__Directive__
Reproduce the data exactly.

================

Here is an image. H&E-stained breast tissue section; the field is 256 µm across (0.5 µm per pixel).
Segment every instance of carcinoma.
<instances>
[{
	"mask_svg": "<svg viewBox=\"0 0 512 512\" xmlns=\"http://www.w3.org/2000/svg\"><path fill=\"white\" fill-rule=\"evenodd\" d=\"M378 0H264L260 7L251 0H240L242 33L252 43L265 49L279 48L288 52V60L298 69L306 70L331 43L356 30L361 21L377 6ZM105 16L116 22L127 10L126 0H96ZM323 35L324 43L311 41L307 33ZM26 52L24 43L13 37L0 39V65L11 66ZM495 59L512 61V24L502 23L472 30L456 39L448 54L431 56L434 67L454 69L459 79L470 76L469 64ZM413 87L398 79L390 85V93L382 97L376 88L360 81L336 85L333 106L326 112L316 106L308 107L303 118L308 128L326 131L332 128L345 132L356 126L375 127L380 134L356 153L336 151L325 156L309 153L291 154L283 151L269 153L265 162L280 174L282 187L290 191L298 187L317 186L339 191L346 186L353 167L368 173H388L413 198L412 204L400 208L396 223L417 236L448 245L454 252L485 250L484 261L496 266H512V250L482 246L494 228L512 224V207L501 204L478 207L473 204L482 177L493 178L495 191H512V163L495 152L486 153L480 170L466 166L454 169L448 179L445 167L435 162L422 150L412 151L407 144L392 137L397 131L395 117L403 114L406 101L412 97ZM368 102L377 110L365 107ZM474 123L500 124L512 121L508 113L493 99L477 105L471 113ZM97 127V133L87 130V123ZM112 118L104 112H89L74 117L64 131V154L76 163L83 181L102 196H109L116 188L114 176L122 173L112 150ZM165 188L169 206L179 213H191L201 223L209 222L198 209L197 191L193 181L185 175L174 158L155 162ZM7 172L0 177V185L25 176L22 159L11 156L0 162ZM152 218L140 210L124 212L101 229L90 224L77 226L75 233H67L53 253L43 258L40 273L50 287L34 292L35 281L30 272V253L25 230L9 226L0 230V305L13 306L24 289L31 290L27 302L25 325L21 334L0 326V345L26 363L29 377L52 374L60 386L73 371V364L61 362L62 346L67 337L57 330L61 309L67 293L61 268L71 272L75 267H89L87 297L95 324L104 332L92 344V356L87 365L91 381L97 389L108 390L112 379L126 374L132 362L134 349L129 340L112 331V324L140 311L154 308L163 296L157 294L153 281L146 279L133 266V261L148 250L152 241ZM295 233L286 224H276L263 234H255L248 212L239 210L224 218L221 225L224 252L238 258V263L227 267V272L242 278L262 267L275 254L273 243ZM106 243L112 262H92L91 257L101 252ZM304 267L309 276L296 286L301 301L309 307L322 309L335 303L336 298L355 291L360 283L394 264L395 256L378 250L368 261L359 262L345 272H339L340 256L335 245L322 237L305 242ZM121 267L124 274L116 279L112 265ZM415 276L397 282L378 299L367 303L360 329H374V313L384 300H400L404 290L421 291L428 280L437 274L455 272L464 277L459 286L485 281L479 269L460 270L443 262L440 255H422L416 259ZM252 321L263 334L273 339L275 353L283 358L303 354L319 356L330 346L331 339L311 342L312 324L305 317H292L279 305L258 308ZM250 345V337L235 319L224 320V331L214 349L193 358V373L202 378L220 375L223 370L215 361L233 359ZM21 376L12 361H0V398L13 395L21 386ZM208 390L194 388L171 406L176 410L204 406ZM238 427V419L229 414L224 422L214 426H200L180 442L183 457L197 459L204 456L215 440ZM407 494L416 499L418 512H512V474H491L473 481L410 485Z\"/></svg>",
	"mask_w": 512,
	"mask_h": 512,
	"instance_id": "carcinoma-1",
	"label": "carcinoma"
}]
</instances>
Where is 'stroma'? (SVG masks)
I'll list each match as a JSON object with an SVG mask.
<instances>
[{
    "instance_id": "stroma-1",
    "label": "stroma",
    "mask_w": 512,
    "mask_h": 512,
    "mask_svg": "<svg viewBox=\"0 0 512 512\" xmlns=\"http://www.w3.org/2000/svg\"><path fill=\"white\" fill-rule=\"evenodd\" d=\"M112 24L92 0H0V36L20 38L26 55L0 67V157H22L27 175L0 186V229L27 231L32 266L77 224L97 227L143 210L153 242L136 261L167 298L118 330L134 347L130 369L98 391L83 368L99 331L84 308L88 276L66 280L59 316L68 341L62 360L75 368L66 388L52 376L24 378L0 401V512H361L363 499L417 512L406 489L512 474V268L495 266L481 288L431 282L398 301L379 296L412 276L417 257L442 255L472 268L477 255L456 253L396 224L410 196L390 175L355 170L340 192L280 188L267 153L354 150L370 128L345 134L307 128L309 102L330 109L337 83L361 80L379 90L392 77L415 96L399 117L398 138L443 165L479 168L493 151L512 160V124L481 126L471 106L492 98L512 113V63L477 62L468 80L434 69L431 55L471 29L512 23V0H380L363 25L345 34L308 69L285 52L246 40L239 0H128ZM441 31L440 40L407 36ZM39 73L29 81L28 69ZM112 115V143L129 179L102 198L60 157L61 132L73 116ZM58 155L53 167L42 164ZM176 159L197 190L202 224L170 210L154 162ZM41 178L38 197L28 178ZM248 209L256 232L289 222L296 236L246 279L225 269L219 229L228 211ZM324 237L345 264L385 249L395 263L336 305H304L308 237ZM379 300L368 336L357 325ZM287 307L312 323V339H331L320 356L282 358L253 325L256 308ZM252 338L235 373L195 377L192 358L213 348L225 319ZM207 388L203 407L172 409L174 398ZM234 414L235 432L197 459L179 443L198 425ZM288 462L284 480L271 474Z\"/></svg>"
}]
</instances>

================

__Response to this exercise__
Here is an image. H&E-stained breast tissue section; the field is 256 µm across (0.5 µm per pixel).
Segment every instance of carcinoma.
<instances>
[{
	"mask_svg": "<svg viewBox=\"0 0 512 512\" xmlns=\"http://www.w3.org/2000/svg\"><path fill=\"white\" fill-rule=\"evenodd\" d=\"M378 0H264L260 7L251 0H240L242 33L252 43L265 49L279 48L288 52V60L298 69L306 70L331 43L356 30L361 21L377 6ZM105 16L116 22L127 10L126 0H96ZM323 35L324 43L311 41L307 33ZM26 52L24 43L13 37L0 39V65L11 66ZM495 59L512 61V24L502 23L472 30L456 39L448 54L431 56L434 67L454 69L459 79L470 76L469 64ZM413 87L398 79L390 85V93L382 97L376 88L360 81L336 85L333 106L326 112L316 106L308 107L303 118L308 128L326 131L332 128L345 132L356 126L375 127L380 134L356 153L336 151L325 156L309 153L291 154L283 151L269 153L265 162L280 174L282 187L290 191L298 187L317 186L339 191L346 186L353 167L368 173H388L413 198L412 204L400 208L396 223L417 236L448 245L454 252L485 250L484 261L496 266H512V250L482 246L494 228L512 224V207L501 204L478 207L473 204L482 177L493 178L495 191H512V163L495 152L486 153L480 170L466 166L454 169L448 179L445 167L435 162L422 150L412 151L407 144L392 137L397 131L395 117L403 114L406 101L412 97ZM368 102L377 110L365 107ZM474 123L500 124L512 121L508 113L493 99L477 105L471 113ZM97 127V133L87 130V123ZM112 118L104 112H89L74 117L64 131V154L76 163L83 181L102 196H109L116 188L114 176L122 173L112 150ZM165 188L169 206L179 213H191L201 223L209 222L198 209L197 191L193 181L185 175L174 158L155 162ZM7 172L0 177V185L25 176L22 159L11 156L0 162ZM152 218L140 210L124 212L101 229L90 224L77 226L75 233H67L53 253L43 258L40 273L50 287L34 292L35 281L30 272V253L25 230L9 226L0 230V305L13 306L24 289L31 290L27 302L25 325L21 334L0 326V345L26 363L29 377L52 374L60 386L73 371V364L61 362L62 346L67 337L57 330L61 309L67 293L61 268L71 272L75 267H89L87 297L95 324L104 332L92 344V356L87 365L91 381L97 389L108 390L112 379L126 374L132 362L134 349L129 340L112 331V324L140 311L154 308L163 296L157 294L153 281L146 279L133 266V261L148 250L152 241ZM295 233L286 224H276L263 234H255L248 212L239 210L224 218L221 225L224 252L238 258V263L227 267V272L242 278L262 267L275 254L273 243ZM106 243L112 262H92L91 257L101 252ZM304 267L309 276L296 286L301 301L309 307L322 309L335 303L336 298L355 291L360 283L394 264L395 256L378 250L368 261L359 262L345 272H339L340 256L335 245L322 237L305 242ZM121 267L124 274L116 279L112 265ZM415 276L397 282L378 299L367 303L360 329H374V313L384 300H400L404 290L421 291L428 280L437 274L455 272L464 277L459 286L485 281L479 269L460 270L443 262L440 255H422L416 259ZM252 321L263 334L273 339L275 353L283 358L303 354L319 356L330 346L331 339L311 342L312 324L305 317H292L279 305L258 308ZM250 345V337L235 319L224 320V331L214 349L193 358V373L202 378L220 375L223 370L215 361L233 359ZM21 376L12 361H0V398L13 395L21 386ZM208 390L194 388L171 406L176 410L204 406ZM238 427V419L229 414L224 422L214 426H200L180 442L183 457L197 459L204 456L215 440ZM407 494L416 499L418 512H512V474H491L473 481L410 485Z\"/></svg>",
	"mask_w": 512,
	"mask_h": 512,
	"instance_id": "carcinoma-1",
	"label": "carcinoma"
}]
</instances>
Where is 'stroma'? (SVG masks)
I'll list each match as a JSON object with an SVG mask.
<instances>
[{
    "instance_id": "stroma-1",
    "label": "stroma",
    "mask_w": 512,
    "mask_h": 512,
    "mask_svg": "<svg viewBox=\"0 0 512 512\" xmlns=\"http://www.w3.org/2000/svg\"><path fill=\"white\" fill-rule=\"evenodd\" d=\"M112 24L92 0H0V36L20 38L26 55L0 67V157H22L27 175L0 186V229L27 231L32 266L77 224L97 227L143 210L153 242L136 261L167 298L118 330L134 347L130 369L98 391L83 368L99 331L84 308L88 276L66 280L59 316L68 341L62 360L75 368L66 388L52 376L24 378L0 401V512H361L363 499L417 512L406 489L512 474V268L495 266L481 288L431 282L398 301L379 296L412 276L417 257L442 255L472 268L477 255L456 253L396 224L410 196L390 175L355 170L340 192L280 188L267 153L354 150L370 128L345 134L307 128L309 102L330 109L337 83L361 80L379 90L392 77L415 96L399 117L398 138L443 165L479 168L493 151L512 160V124L481 126L471 106L492 98L512 113V63L477 62L468 80L434 69L431 55L471 29L512 23V0H380L363 25L345 34L308 69L285 52L246 40L239 0H128ZM441 31L440 40L407 36ZM39 73L29 81L28 69ZM112 115V143L129 179L102 198L60 157L61 132L73 116ZM58 155L53 167L42 164ZM176 159L197 190L202 224L170 210L154 162ZM41 178L38 197L28 178ZM248 209L256 232L289 222L296 236L246 279L225 269L219 229L228 211ZM324 237L345 264L385 249L395 263L336 305H304L308 237ZM379 300L368 336L357 325ZM287 307L312 323V339H331L320 356L282 358L253 325L256 308ZM252 338L235 373L195 377L192 358L213 348L225 319ZM207 388L203 407L172 409L174 398ZM234 414L235 432L197 459L179 443L198 425ZM288 462L284 480L271 474Z\"/></svg>"
}]
</instances>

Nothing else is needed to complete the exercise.